PROBLEM DETAILS: Please write out all the data that follows exactly, without the pictures.

[Spatial reasoning data]

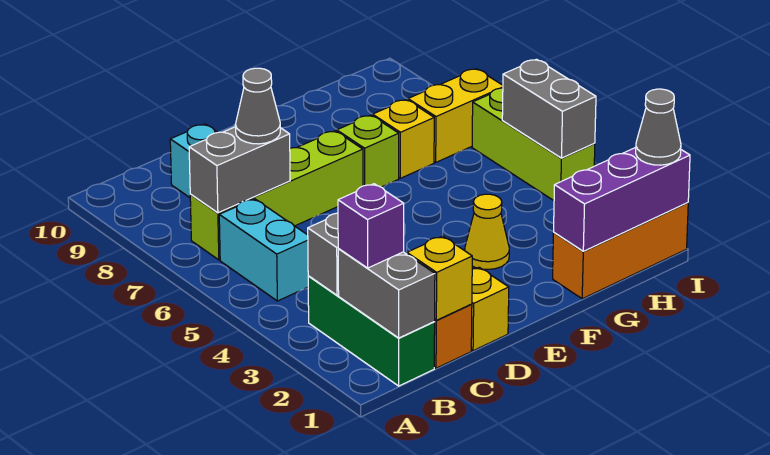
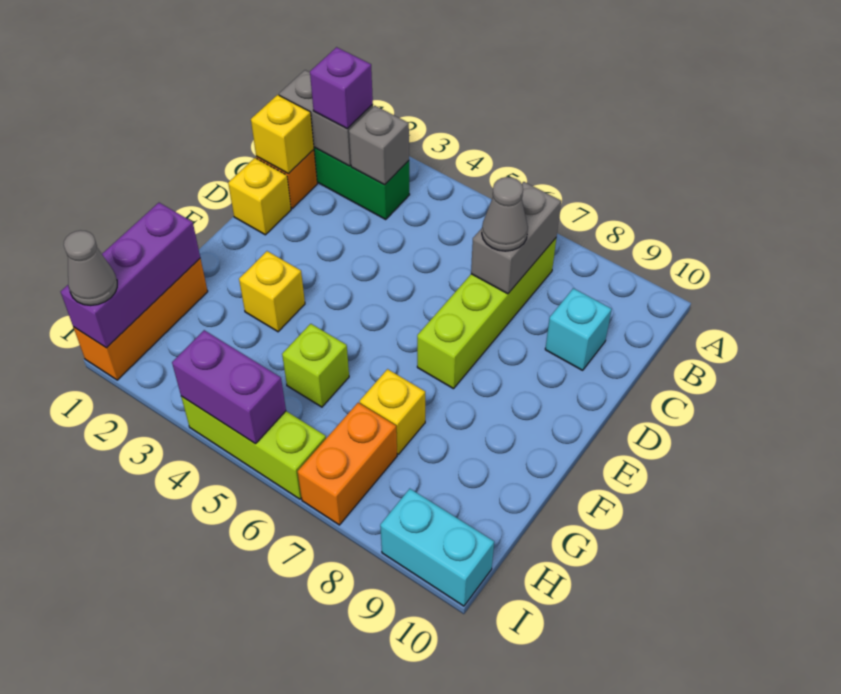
cyan brick B5:B6 level 1 -> cyan brick I9:I10 level 1
yellow cone F3 level 1 -> yellow brick F3 level 1
lime brick F7 level 1 -> lime brick G5 level 1
yellow brick H7:I7 level 1 -> orange brick H7:I7 level 1
grey brick I4:I5 level 2 -> purple brick I4:I5 level 2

SOLUTION:
cyan brick B5:B6 level 1 -> cyan brick I9:I10 level 1
yellow cone F3 level 1 -> yellow brick F3 level 1
lime brick F7 level 1 -> lime brick G5 level 1
yellow brick H7:I7 level 1 -> orange brick H7:I7 level 1
grey brick I4:I5 level 2 -> purple brick I4:I5 level 2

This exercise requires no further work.